--- Excerpted records Enclosed Below ---

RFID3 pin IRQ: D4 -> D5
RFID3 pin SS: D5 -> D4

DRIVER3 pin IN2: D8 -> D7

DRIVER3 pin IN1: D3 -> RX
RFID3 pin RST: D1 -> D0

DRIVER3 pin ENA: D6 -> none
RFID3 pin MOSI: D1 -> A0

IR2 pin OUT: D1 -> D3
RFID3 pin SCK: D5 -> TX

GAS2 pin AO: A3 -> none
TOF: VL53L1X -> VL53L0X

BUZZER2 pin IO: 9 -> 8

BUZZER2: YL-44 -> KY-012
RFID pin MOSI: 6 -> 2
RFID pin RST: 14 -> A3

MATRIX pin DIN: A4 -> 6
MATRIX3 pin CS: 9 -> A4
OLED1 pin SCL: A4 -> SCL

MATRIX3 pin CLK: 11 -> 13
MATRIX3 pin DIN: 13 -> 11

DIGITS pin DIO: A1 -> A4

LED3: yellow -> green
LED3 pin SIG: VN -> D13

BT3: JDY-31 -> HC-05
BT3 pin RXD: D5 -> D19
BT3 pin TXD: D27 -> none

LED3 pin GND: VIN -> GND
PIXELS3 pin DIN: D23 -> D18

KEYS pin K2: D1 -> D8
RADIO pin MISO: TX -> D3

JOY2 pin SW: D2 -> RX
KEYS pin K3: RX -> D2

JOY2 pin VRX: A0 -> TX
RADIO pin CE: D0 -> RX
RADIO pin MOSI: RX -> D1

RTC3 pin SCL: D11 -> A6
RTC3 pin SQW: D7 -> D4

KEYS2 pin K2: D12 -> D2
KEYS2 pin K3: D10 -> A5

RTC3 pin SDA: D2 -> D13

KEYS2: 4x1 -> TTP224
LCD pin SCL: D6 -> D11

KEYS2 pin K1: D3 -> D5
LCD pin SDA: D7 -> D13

--- End of Enclosed Excerpted records ---

• Prompt:
Extract, exactly, the lines above that begin at the line containing "KEYS pin K2: D1 -> D8" and end at the final line of the records; add no other text.

• Reply:
KEYS pin K2: D1 -> D8
RADIO pin MISO: TX -> D3

JOY2 pin SW: D2 -> RX
KEYS pin K3: RX -> D2

JOY2 pin VRX: A0 -> TX
RADIO pin CE: D0 -> RX
RADIO pin MOSI: RX -> D1

RTC3 pin SCL: D11 -> A6
RTC3 pin SQW: D7 -> D4

KEYS2 pin K2: D12 -> D2
KEYS2 pin K3: D10 -> A5

RTC3 pin SDA: D2 -> D13

KEYS2: 4x1 -> TTP224
LCD pin SCL: D6 -> D11

KEYS2 pin K1: D3 -> D5
LCD pin SDA: D7 -> D13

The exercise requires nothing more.